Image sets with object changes

###

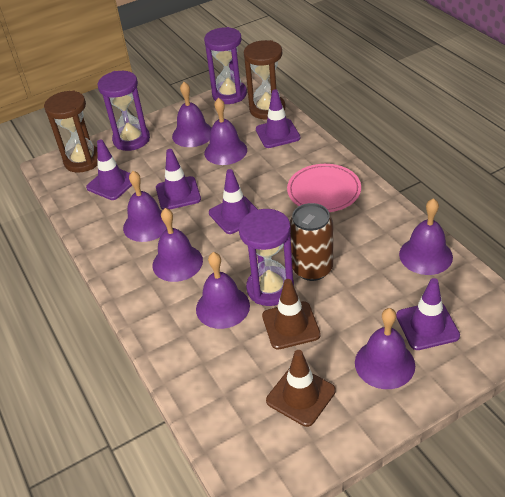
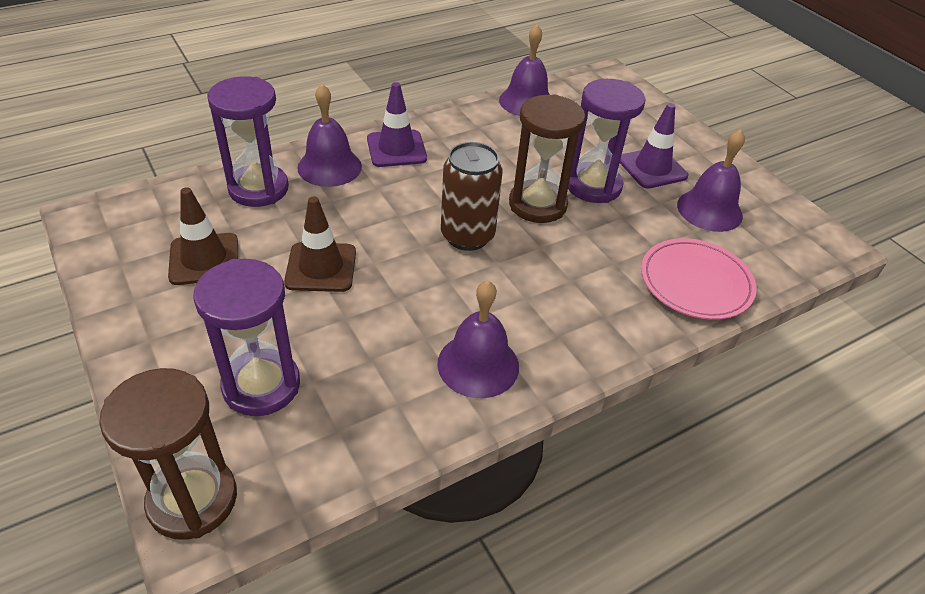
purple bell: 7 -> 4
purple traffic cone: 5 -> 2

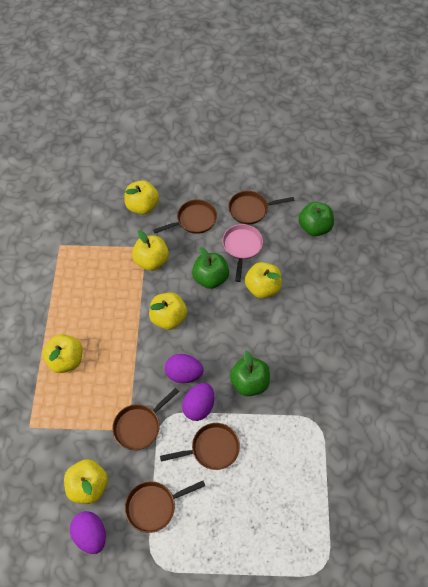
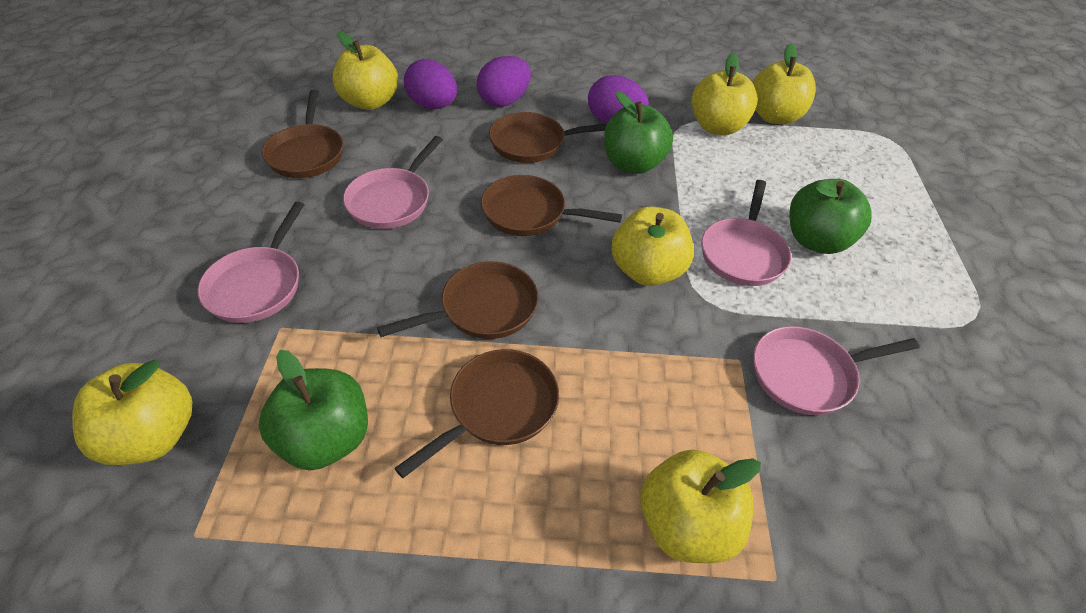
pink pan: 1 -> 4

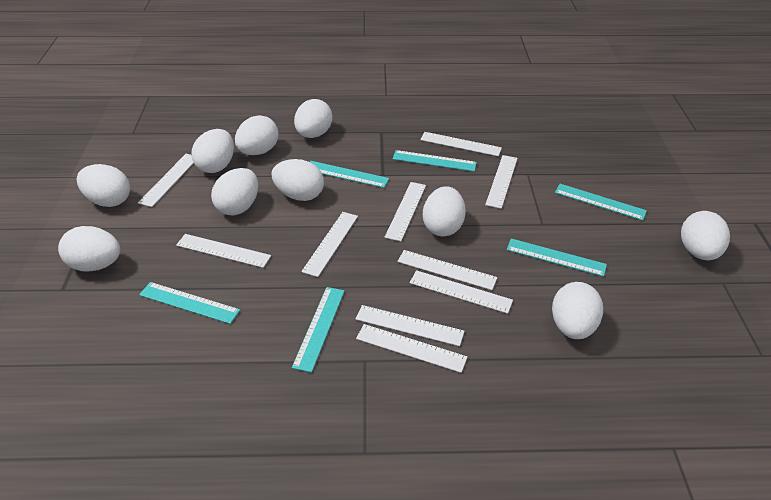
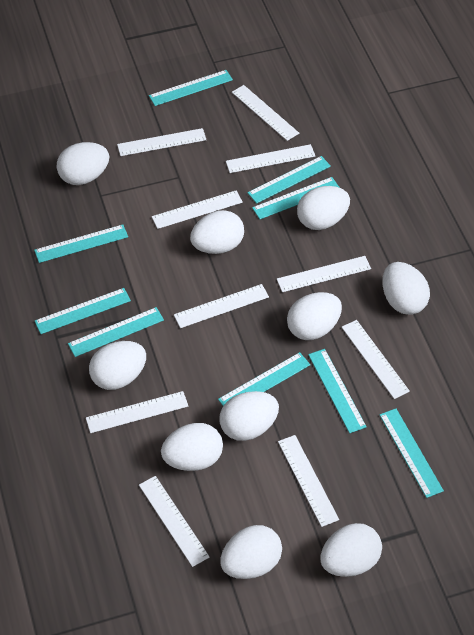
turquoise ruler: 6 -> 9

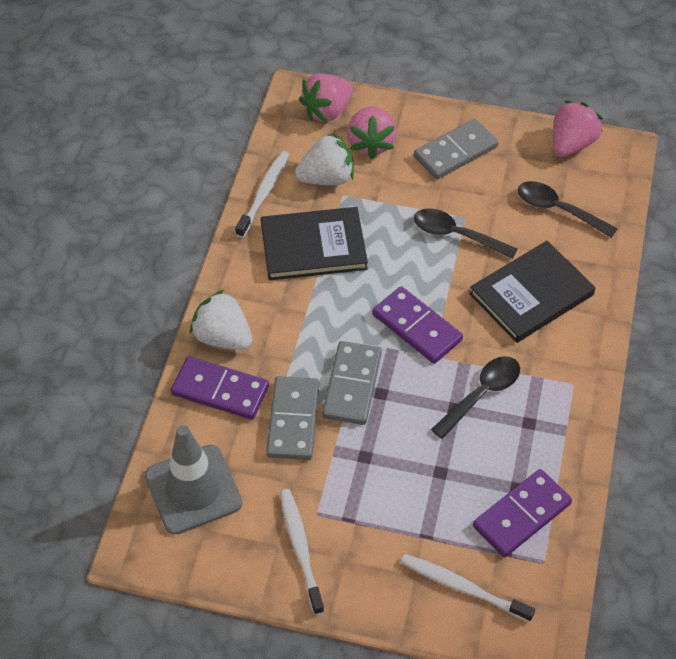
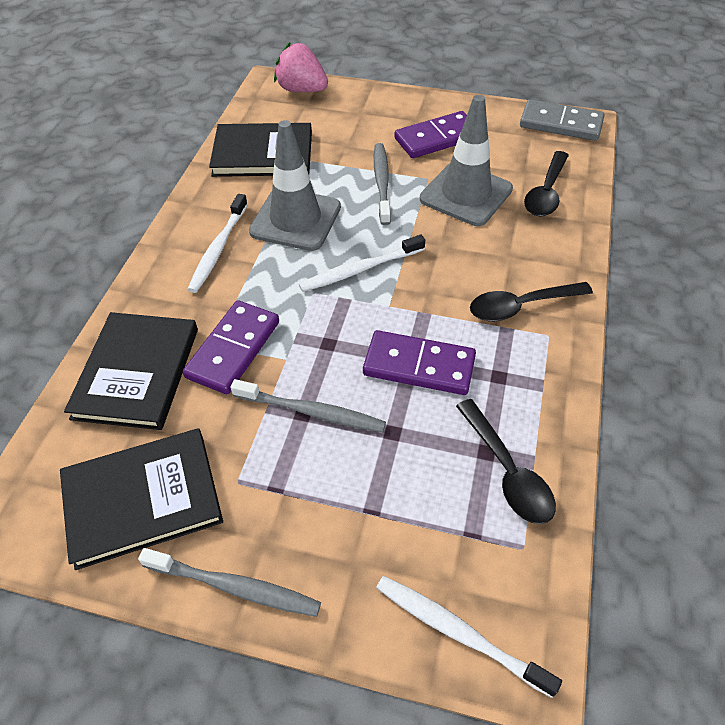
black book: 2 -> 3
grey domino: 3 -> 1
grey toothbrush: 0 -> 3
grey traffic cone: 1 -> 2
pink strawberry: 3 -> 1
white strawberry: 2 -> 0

###

▶ [What the task asks]:
Tally of lines with the word "grey": work out how many lines in the records hold it, and give that number only.

▶ [Result below]:
3